:: DATA UNDER STUDY ::
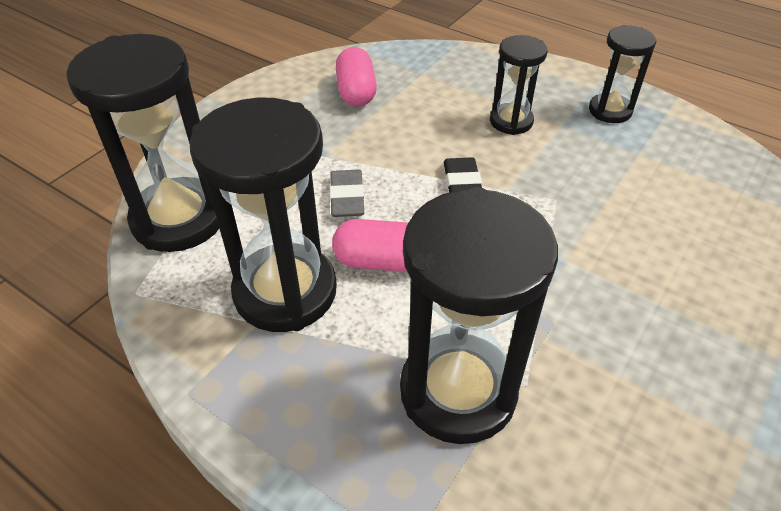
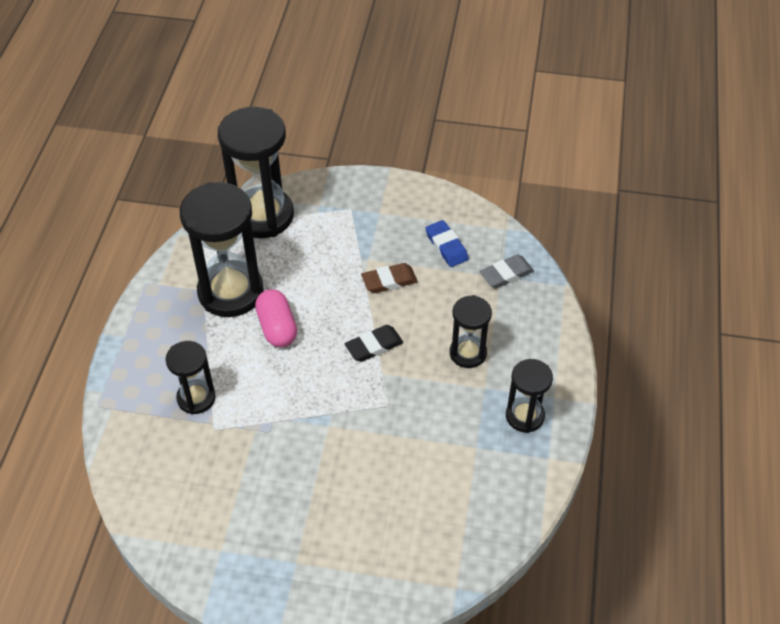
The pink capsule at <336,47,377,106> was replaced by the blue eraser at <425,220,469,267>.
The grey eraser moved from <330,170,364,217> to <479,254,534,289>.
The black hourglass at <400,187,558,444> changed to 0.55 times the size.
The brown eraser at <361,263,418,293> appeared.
:::
:: DATA UNDER STUDY ::
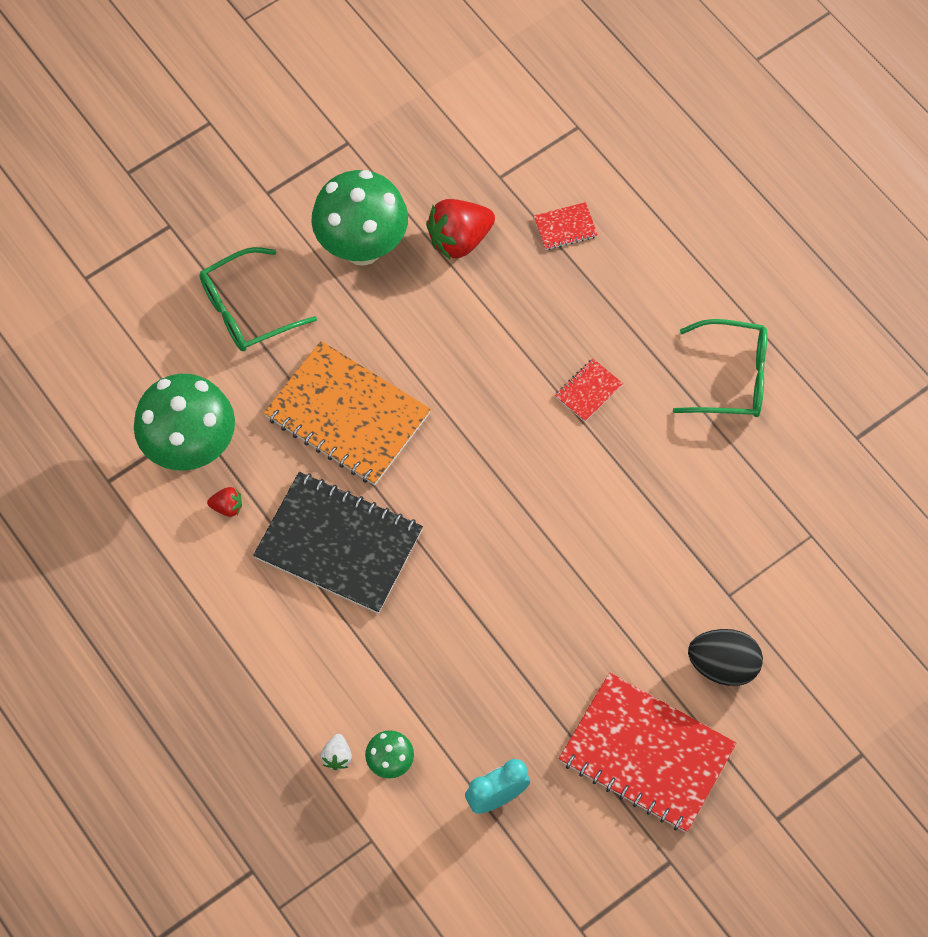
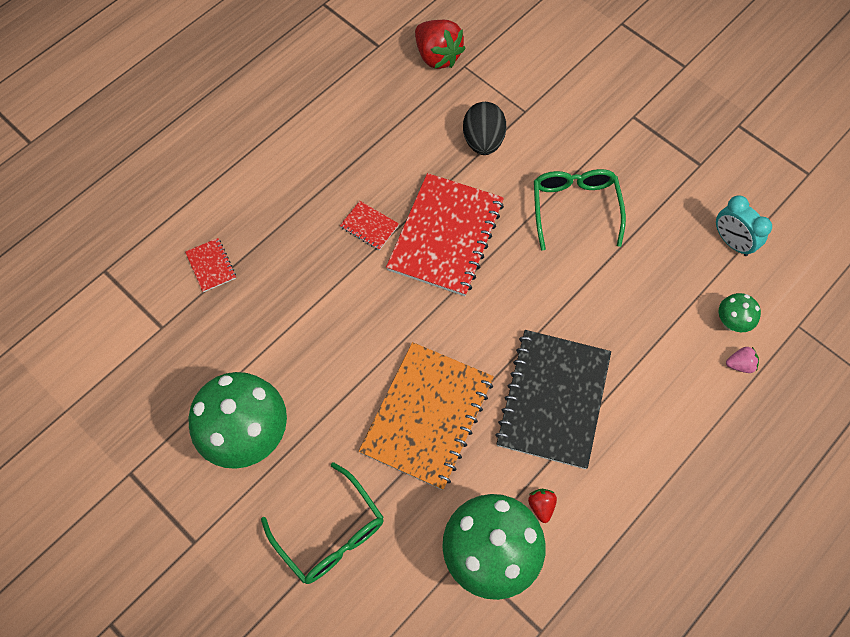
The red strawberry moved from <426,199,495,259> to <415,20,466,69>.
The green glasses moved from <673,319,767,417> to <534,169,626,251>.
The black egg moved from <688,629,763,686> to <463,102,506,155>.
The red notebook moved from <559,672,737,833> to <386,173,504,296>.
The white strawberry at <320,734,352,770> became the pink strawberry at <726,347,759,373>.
:::
_YOUR INSTRUCTIONS_
Could you return exactly the lines above from the line with "The red strawberry" to the line with "The white strawberry", both included, and nothing else?

_SOLUTION FOR THIS EXERCISE_
The red strawberry moved from <426,199,495,259> to <415,20,466,69>.
The green glasses moved from <673,319,767,417> to <534,169,626,251>.
The black egg moved from <688,629,763,686> to <463,102,506,155>.
The red notebook moved from <559,672,737,833> to <386,173,504,296>.
The white strawberry at <320,734,352,770> became the pink strawberry at <726,347,759,373>.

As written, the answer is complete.